Change detection outputs
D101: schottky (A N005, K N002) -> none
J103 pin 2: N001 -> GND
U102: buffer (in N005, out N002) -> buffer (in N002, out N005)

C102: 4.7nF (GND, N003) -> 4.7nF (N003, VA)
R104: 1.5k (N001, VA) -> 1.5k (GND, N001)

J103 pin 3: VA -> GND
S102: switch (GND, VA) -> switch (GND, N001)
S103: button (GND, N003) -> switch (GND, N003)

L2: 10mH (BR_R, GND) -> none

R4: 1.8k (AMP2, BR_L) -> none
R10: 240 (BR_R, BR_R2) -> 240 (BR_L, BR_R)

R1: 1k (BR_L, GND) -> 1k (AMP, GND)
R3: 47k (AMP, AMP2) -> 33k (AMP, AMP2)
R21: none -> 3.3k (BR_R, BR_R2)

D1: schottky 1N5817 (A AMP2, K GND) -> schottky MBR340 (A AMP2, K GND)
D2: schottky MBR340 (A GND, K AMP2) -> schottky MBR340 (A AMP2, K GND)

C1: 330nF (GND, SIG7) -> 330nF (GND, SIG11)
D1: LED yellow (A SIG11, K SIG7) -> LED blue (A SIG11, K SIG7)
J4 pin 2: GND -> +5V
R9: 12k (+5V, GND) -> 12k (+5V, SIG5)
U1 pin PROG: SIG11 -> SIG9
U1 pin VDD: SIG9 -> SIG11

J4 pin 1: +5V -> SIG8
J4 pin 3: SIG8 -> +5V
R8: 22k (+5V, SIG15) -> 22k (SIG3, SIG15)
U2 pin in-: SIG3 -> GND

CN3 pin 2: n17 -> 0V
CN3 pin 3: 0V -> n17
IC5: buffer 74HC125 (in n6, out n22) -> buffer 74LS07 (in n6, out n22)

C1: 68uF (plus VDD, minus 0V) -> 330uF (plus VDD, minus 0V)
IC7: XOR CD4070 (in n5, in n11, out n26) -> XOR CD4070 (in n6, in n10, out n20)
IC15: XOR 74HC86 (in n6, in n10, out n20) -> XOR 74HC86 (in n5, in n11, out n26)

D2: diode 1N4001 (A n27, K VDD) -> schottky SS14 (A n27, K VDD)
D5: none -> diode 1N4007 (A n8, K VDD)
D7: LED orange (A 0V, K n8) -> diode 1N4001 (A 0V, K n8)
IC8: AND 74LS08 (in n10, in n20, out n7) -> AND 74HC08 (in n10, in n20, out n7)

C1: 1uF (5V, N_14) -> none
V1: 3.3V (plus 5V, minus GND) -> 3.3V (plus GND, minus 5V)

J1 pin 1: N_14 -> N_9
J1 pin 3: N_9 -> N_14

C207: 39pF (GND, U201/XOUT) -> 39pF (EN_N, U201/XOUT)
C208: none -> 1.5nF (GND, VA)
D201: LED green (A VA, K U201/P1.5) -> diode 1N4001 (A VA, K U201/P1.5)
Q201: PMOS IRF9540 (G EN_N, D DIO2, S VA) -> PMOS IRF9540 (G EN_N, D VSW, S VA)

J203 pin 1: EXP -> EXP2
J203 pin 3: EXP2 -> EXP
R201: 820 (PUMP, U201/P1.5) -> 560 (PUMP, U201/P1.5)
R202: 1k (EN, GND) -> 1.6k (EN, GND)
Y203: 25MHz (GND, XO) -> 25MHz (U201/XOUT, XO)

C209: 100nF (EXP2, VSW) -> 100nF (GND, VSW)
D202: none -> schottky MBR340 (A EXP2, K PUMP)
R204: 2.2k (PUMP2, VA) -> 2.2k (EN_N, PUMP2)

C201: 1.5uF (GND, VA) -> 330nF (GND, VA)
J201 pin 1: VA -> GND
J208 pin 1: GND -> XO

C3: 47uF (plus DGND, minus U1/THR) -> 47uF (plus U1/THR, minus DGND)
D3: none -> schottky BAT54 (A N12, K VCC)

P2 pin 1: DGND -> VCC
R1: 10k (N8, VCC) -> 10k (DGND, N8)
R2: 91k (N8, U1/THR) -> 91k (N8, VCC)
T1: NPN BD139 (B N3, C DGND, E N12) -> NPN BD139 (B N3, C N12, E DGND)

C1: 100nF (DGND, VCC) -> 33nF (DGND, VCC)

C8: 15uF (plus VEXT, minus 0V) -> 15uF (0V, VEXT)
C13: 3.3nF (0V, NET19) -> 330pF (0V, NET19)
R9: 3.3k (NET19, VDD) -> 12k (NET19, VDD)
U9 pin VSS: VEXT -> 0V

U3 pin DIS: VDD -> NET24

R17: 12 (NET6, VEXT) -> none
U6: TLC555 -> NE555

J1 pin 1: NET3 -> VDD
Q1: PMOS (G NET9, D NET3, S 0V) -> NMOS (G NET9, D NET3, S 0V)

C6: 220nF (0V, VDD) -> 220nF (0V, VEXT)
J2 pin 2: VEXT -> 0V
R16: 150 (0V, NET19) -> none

EXERCISE:
Find each line above that contains "DGND", and copy those lines.

FINISHED TASK:
C3: 47uF (plus DGND, minus U1/THR) -> 47uF (plus U1/THR, minus DGND)
P2 pin 1: DGND -> VCC
R1: 10k (N8, VCC) -> 10k (DGND, N8)
T1: NPN BD139 (B N3, C DGND, E N12) -> NPN BD139 (B N3, C N12, E DGND)
C1: 100nF (DGND, VCC) -> 33nF (DGND, VCC)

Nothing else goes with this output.